═══ Excerpted data ═══

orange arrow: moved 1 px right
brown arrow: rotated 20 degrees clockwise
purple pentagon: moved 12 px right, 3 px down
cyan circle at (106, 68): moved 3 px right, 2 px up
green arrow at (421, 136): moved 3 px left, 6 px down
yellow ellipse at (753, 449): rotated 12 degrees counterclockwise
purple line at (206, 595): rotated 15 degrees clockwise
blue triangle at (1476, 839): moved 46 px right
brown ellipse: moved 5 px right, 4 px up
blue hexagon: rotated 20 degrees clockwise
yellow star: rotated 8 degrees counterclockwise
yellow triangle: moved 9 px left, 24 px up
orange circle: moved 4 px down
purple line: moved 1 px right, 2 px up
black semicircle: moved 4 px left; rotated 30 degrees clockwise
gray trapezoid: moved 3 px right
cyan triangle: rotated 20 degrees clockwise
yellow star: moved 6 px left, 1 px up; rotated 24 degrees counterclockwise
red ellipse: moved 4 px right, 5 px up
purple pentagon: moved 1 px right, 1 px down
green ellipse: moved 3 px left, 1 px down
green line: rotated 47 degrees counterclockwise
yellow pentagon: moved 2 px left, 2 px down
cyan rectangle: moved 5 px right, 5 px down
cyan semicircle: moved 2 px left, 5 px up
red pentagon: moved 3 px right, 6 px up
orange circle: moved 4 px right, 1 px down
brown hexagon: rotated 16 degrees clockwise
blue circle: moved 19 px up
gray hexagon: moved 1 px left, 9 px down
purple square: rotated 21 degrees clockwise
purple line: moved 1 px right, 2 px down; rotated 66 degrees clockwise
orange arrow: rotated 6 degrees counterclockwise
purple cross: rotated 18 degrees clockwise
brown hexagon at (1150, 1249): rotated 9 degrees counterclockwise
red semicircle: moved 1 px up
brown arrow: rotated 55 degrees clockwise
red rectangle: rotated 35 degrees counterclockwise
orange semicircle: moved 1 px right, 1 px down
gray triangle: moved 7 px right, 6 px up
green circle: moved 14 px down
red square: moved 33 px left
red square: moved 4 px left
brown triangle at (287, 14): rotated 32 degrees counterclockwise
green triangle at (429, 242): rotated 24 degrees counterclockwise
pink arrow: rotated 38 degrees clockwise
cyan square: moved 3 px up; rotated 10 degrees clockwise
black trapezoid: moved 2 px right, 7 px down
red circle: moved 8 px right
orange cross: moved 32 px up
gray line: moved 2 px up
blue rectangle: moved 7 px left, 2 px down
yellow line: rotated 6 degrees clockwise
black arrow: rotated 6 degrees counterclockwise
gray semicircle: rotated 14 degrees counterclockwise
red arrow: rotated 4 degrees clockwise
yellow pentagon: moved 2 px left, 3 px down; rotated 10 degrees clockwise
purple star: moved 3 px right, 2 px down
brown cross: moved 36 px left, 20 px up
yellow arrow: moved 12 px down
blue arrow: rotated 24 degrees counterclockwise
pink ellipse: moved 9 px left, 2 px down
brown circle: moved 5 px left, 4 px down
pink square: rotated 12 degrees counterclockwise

═══

How to complete this task:
When the material above has been read, copy all of it exactly.

Result below:
orange arrow: moved 1 px right
brown arrow: rotated 20 degrees clockwise
purple pentagon: moved 12 px right, 3 px down
cyan circle at (106, 68): moved 3 px right, 2 px up
green arrow at (421, 136): moved 3 px left, 6 px down
yellow ellipse at (753, 449): rotated 12 degrees counterclockwise
purple line at (206, 595): rotated 15 degrees clockwise
blue triangle at (1476, 839): moved 46 px right
brown ellipse: moved 5 px right, 4 px up
blue hexagon: rotated 20 degrees clockwise
yellow star: rotated 8 degrees counterclockwise
yellow triangle: moved 9 px left, 24 px up
orange circle: moved 4 px down
purple line: moved 1 px right, 2 px up
black semicircle: moved 4 px left; rotated 30 degrees clockwise
gray trapezoid: moved 3 px right
cyan triangle: rotated 20 degrees clockwise
yellow star: moved 6 px left, 1 px up; rotated 24 degrees counterclockwise
red ellipse: moved 4 px right, 5 px up
purple pentagon: moved 1 px right, 1 px down
green ellipse: moved 3 px left, 1 px down
green line: rotated 47 degrees counterclockwise
yellow pentagon: moved 2 px left, 2 px down
cyan rectangle: moved 5 px right, 5 px down
cyan semicircle: moved 2 px left, 5 px up
red pentagon: moved 3 px right, 6 px up
orange circle: moved 4 px right, 1 px down
brown hexagon: rotated 16 degrees clockwise
blue circle: moved 19 px up
gray hexagon: moved 1 px left, 9 px down
purple square: rotated 21 degrees clockwise
purple line: moved 1 px right, 2 px down; rotated 66 degrees clockwise
orange arrow: rotated 6 degrees counterclockwise
purple cross: rotated 18 degrees clockwise
brown hexagon at (1150, 1249): rotated 9 degrees counterclockwise
red semicircle: moved 1 px up
brown arrow: rotated 55 degrees clockwise
red rectangle: rotated 35 degrees counterclockwise
orange semicircle: moved 1 px right, 1 px down
gray triangle: moved 7 px right, 6 px up
green circle: moved 14 px down
red square: moved 33 px left
red square: moved 4 px left
brown triangle at (287, 14): rotated 32 degrees counterclockwise
green triangle at (429, 242): rotated 24 degrees counterclockwise
pink arrow: rotated 38 degrees clockwise
cyan square: moved 3 px up; rotated 10 degrees clockwise
black trapezoid: moved 2 px right, 7 px down
red circle: moved 8 px right
orange cross: moved 32 px up
gray line: moved 2 px up
blue rectangle: moved 7 px left, 2 px down
yellow line: rotated 6 degrees clockwise
black arrow: rotated 6 degrees counterclockwise
gray semicircle: rotated 14 degrees counterclockwise
red arrow: rotated 4 degrees clockwise
yellow pentagon: moved 2 px left, 3 px down; rotated 10 degrees clockwise
purple star: moved 3 px right, 2 px down
brown cross: moved 36 px left, 20 px up
yellow arrow: moved 12 px down
blue arrow: rotated 24 degrees counterclockwise
pink ellipse: moved 9 px left, 2 px down
brown circle: moved 5 px left, 4 px down
pink square: rotated 12 degrees counterclockwise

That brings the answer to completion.